Your task is to restate word for word the lines in the material below, from the one with "yellow rectangle: moved 3 px left, 8 px down" up to and including the one with "cyan line: moved 3 px left, 9 px up". Do not carry over the pictures.

━━━━━━━━━━━━━━━━━━━━

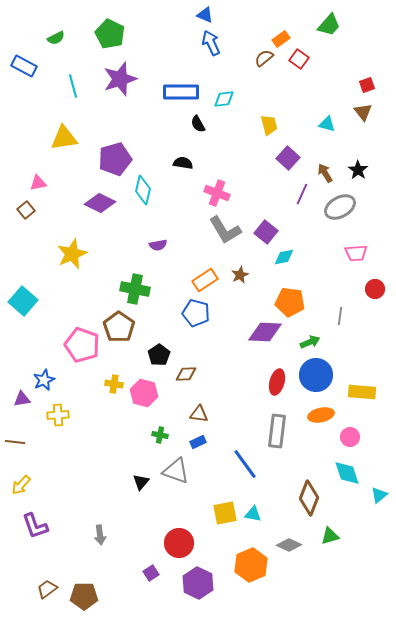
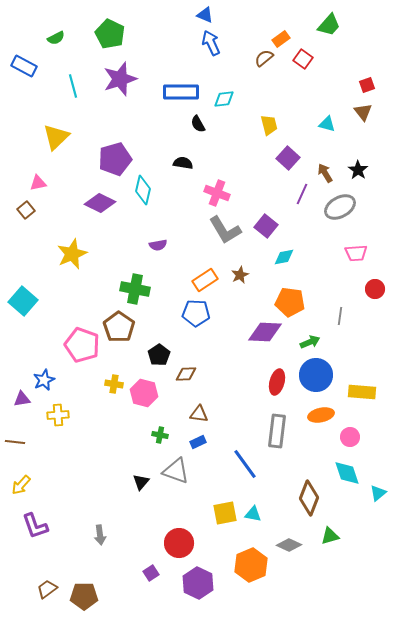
red square at (299, 59): moved 4 px right
yellow triangle at (64, 138): moved 8 px left, 1 px up; rotated 36 degrees counterclockwise
purple square at (266, 232): moved 6 px up
blue pentagon at (196, 313): rotated 12 degrees counterclockwise
cyan triangle at (379, 495): moved 1 px left, 2 px up
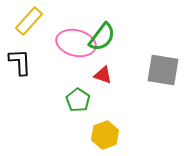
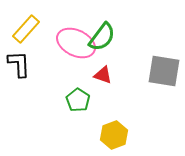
yellow rectangle: moved 3 px left, 8 px down
pink ellipse: rotated 12 degrees clockwise
black L-shape: moved 1 px left, 2 px down
gray square: moved 1 px right, 1 px down
yellow hexagon: moved 9 px right
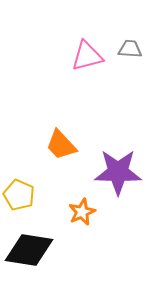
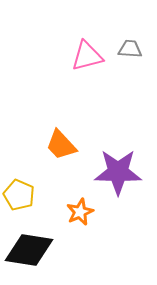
orange star: moved 2 px left
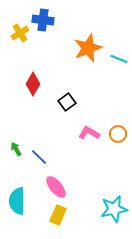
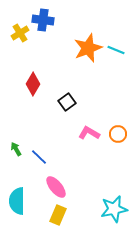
cyan line: moved 3 px left, 9 px up
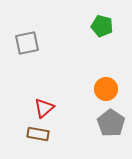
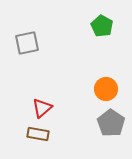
green pentagon: rotated 15 degrees clockwise
red triangle: moved 2 px left
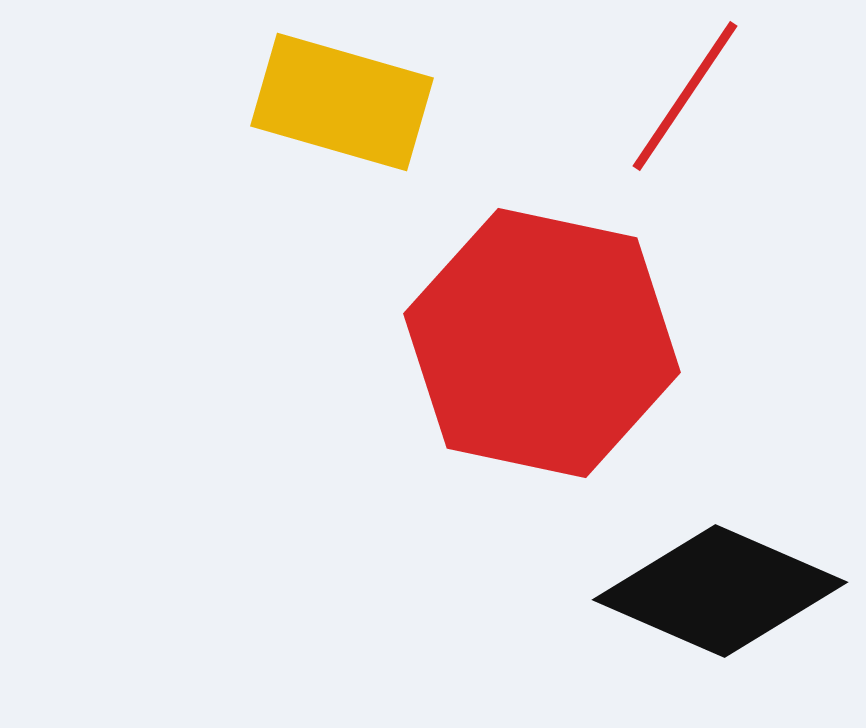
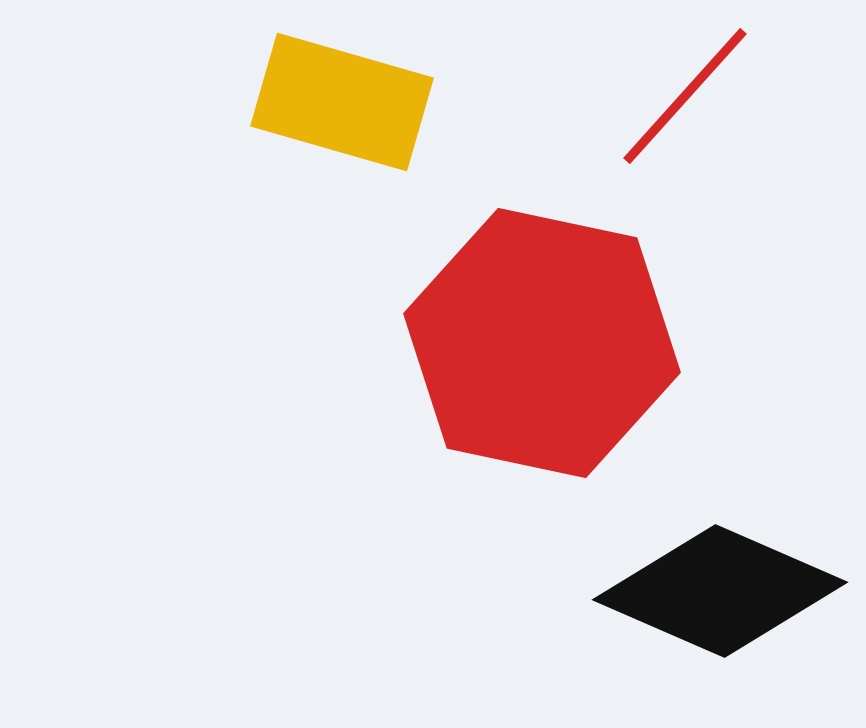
red line: rotated 8 degrees clockwise
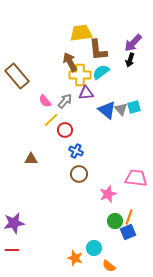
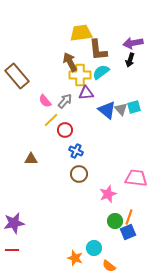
purple arrow: rotated 36 degrees clockwise
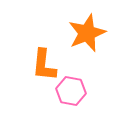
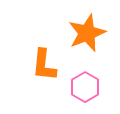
pink hexagon: moved 14 px right, 4 px up; rotated 20 degrees clockwise
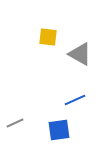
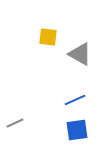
blue square: moved 18 px right
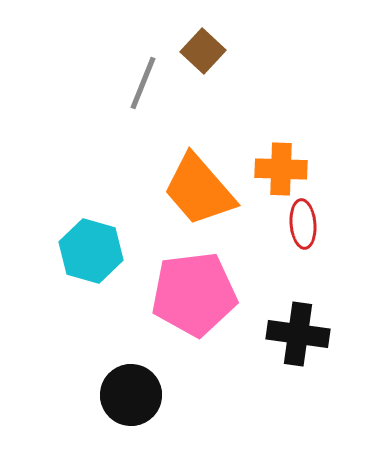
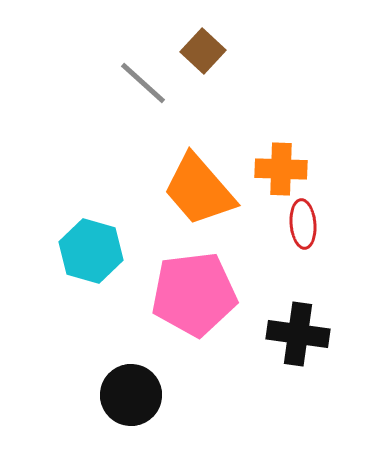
gray line: rotated 70 degrees counterclockwise
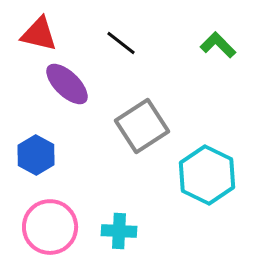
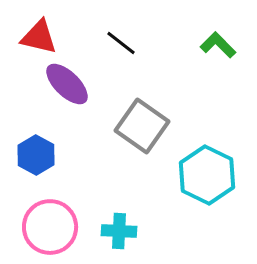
red triangle: moved 3 px down
gray square: rotated 22 degrees counterclockwise
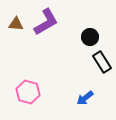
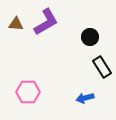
black rectangle: moved 5 px down
pink hexagon: rotated 15 degrees counterclockwise
blue arrow: rotated 24 degrees clockwise
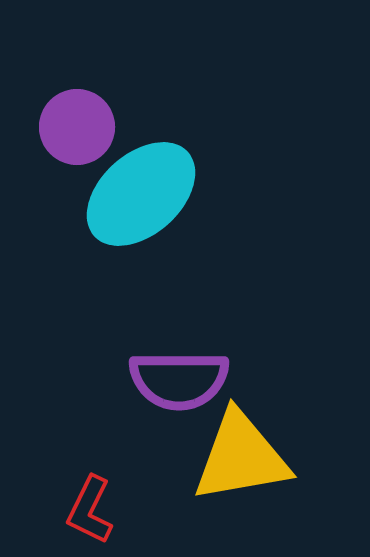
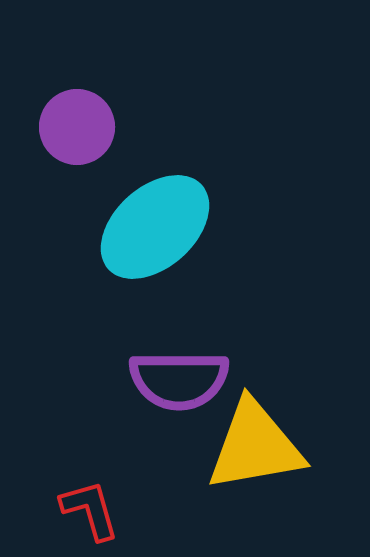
cyan ellipse: moved 14 px right, 33 px down
yellow triangle: moved 14 px right, 11 px up
red L-shape: rotated 138 degrees clockwise
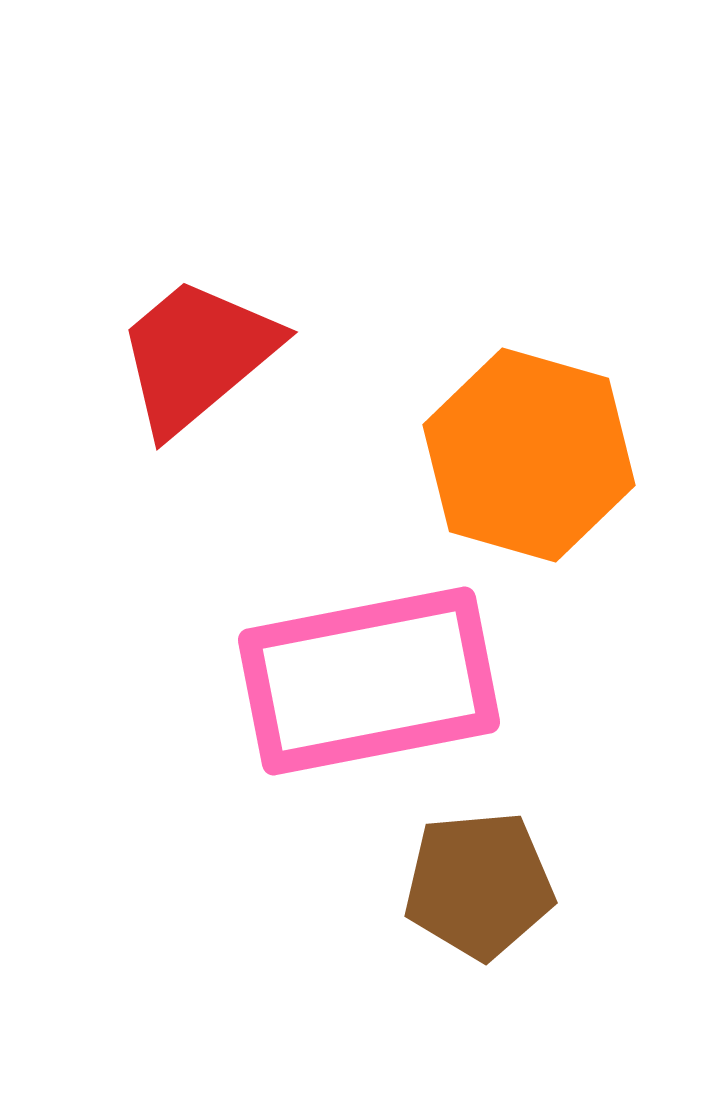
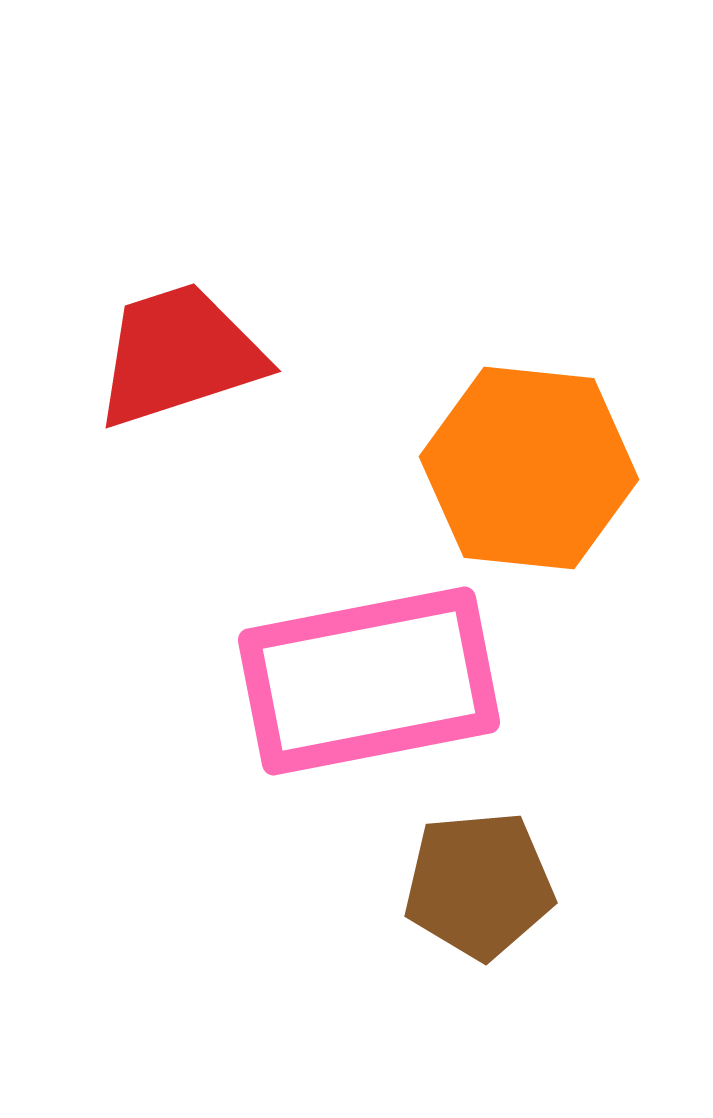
red trapezoid: moved 18 px left; rotated 22 degrees clockwise
orange hexagon: moved 13 px down; rotated 10 degrees counterclockwise
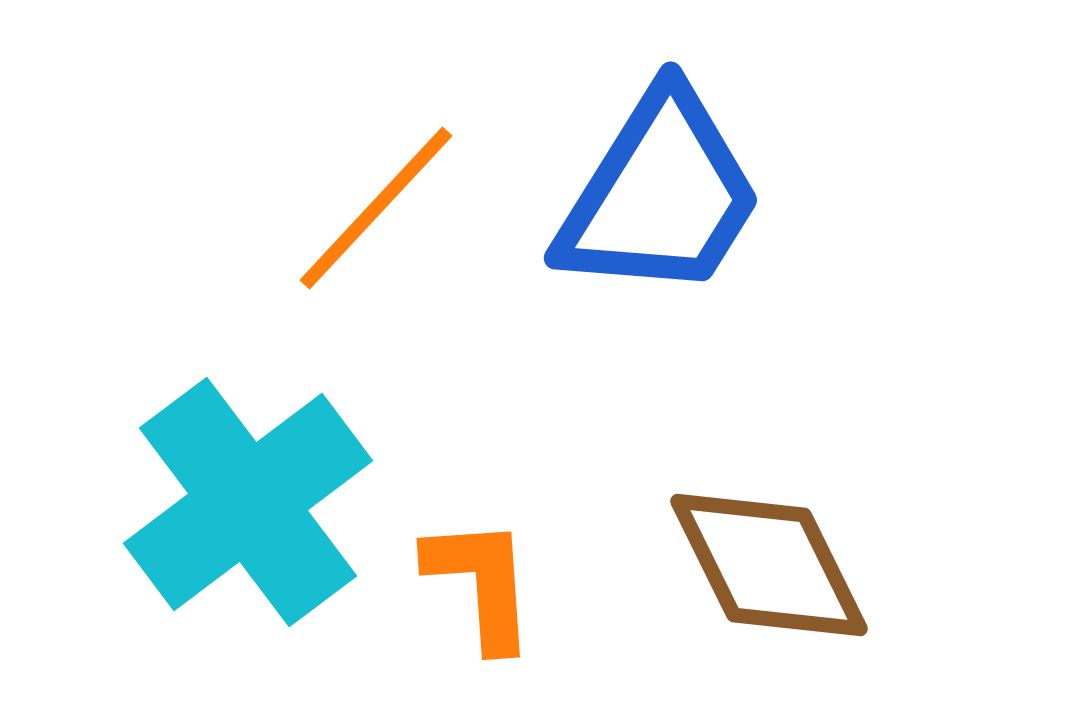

━━━━━━━━━━━━━━━━━━━━

◆ FINAL ANSWER ◆
yellow rectangle: moved 3 px left, 8 px down
pink ellipse: rotated 12 degrees clockwise
black L-shape: moved 1 px left, 2 px down
gray square: moved 1 px right, 1 px down
yellow hexagon: moved 9 px right
orange star: moved 2 px left
cyan line: moved 3 px left, 9 px up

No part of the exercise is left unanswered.